→ Exercise details: Across all the records, filter for lines with the word "turquoise" and copy them.

→ Records for the exercise:

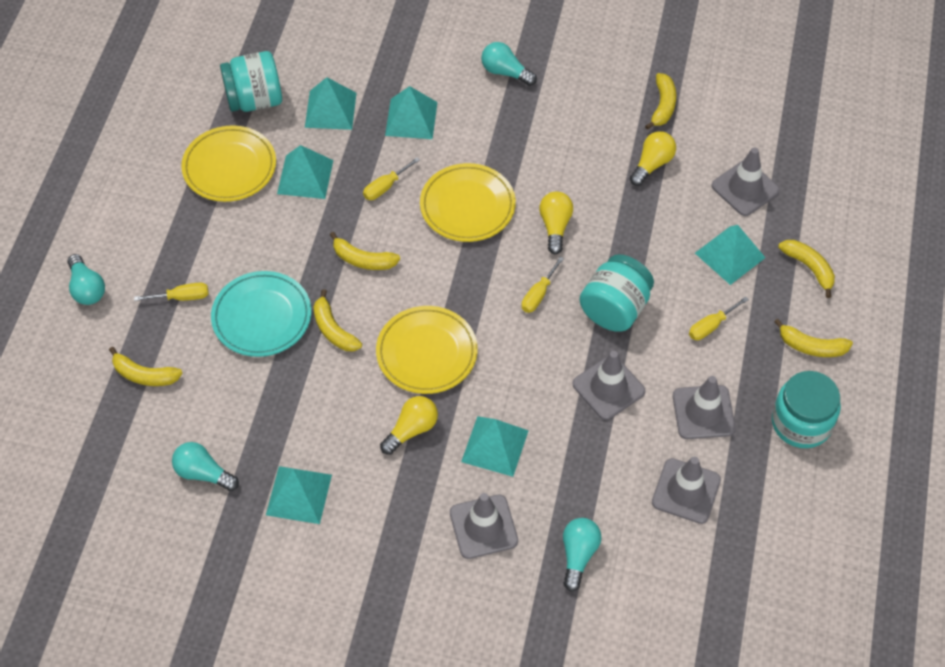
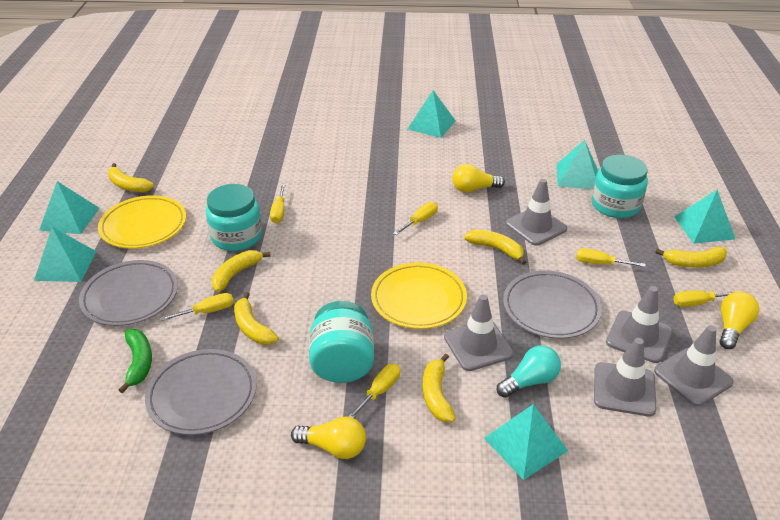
green banana: none = 0 -> [119,329,152,393] = 1
grey plate: none = 0 -> [79,260,178,326] [145,349,256,435] [503,271,602,339] = 3
turquoise light bulb: [67,254,105,305] [172,442,239,491] [481,42,537,86] [563,518,602,592] = 4 -> [497,345,561,398] = 1
turquoise plate: [211,271,311,357] = 1 -> none = 0
yellow plate: [181,126,276,202] [376,306,478,394] [420,163,516,242] = 3 -> [98,195,186,249] [371,263,467,329] = 2
yellow screwdriver: [134,283,209,301] [363,157,420,200] [522,256,564,313] [689,296,749,340] = 4 -> [161,293,234,321] [270,184,286,223] [348,364,400,418] [393,202,438,235] [576,248,646,267] [673,290,742,307] = 6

→ Problem solution:
turquoise light bulb: [67,254,105,305] [172,442,239,491] [481,42,537,86] [563,518,602,592] = 4 -> [497,345,561,398] = 1
turquoise plate: [211,271,311,357] = 1 -> none = 0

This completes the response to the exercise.